» **RECORDS FOR THE TASK**
·····

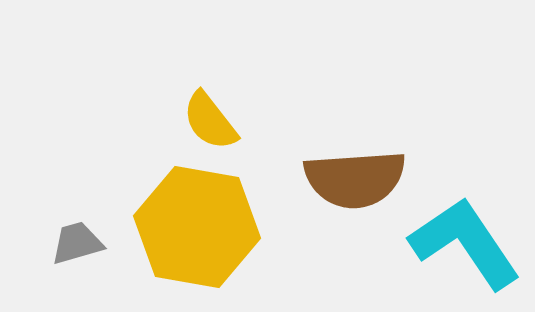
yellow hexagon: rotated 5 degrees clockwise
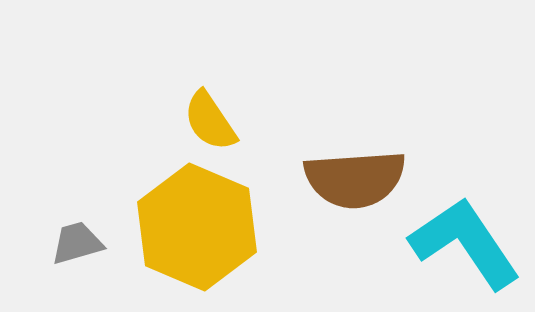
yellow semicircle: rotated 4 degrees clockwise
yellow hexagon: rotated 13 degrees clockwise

·····

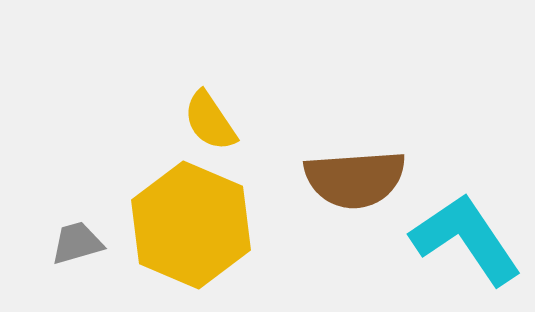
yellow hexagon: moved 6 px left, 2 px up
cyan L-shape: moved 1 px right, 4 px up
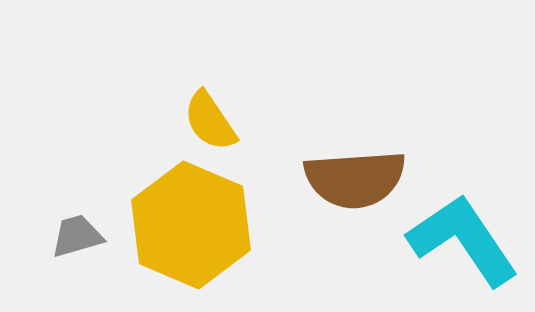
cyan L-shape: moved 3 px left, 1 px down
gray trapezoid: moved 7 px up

·····

» **STATED TASK**
Reproduce the records between the line containing "yellow hexagon: moved 6 px left, 2 px up" and the line containing "gray trapezoid: moved 7 px up", inclusive, leaving out the pictures.

» **TASK RESPONSE**
yellow hexagon: moved 6 px left, 2 px up
cyan L-shape: moved 1 px right, 4 px up
cyan L-shape: moved 3 px left, 1 px down
gray trapezoid: moved 7 px up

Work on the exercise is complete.